**Exercise details:** Each line of the records that includes "pink" should be found and copied.

**Supplied information:**
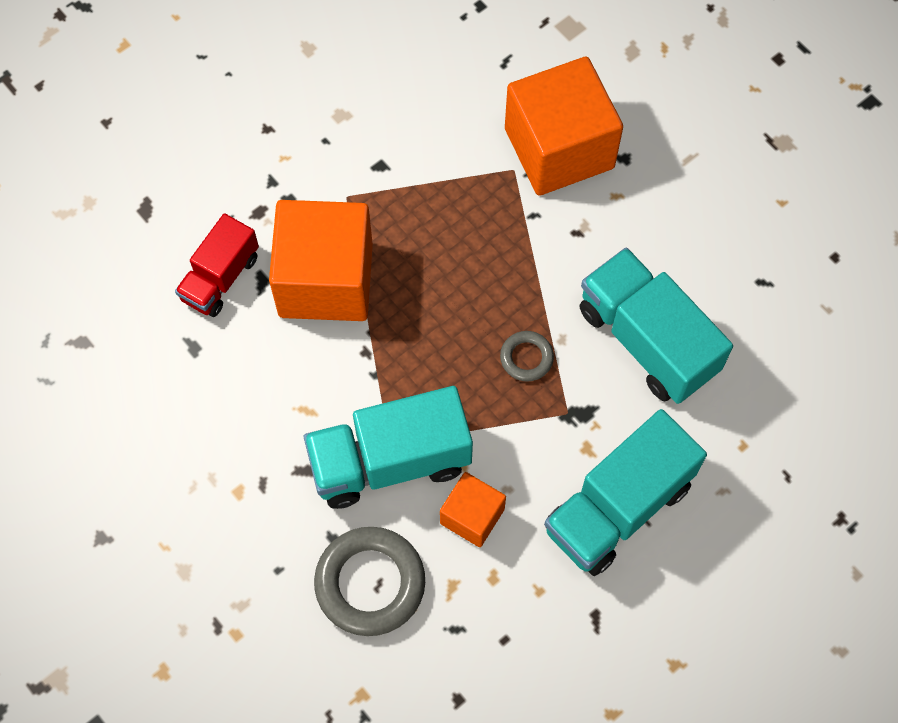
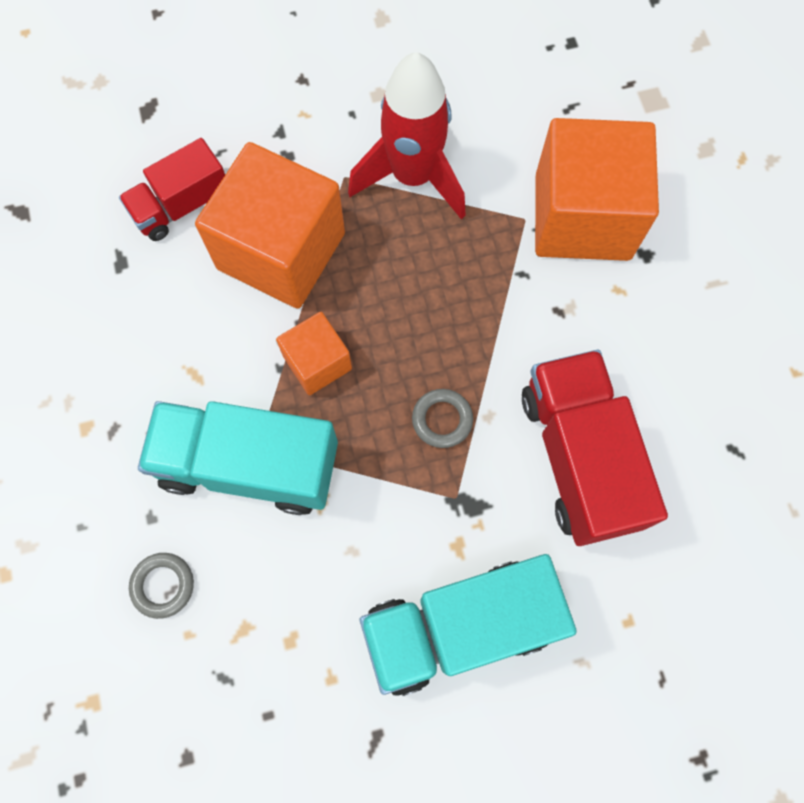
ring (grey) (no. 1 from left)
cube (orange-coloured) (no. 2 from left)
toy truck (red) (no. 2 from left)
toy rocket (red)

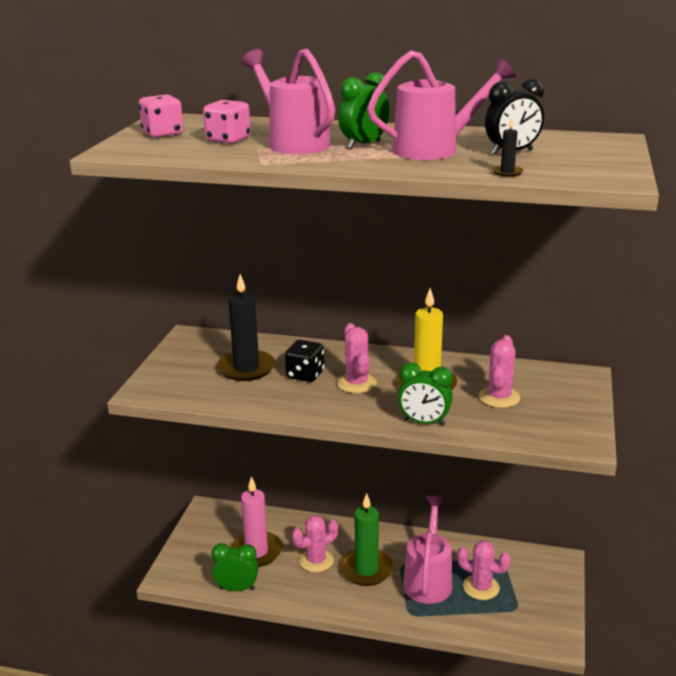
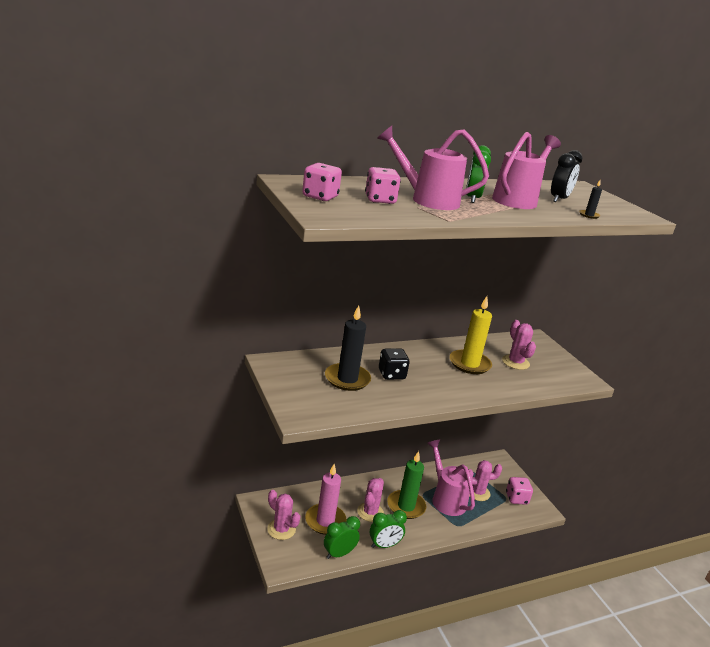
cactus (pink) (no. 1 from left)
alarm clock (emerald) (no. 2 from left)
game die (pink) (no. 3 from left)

**Response to this exercise:**
cactus (pink) (no. 1 from left)
game die (pink) (no. 3 from left)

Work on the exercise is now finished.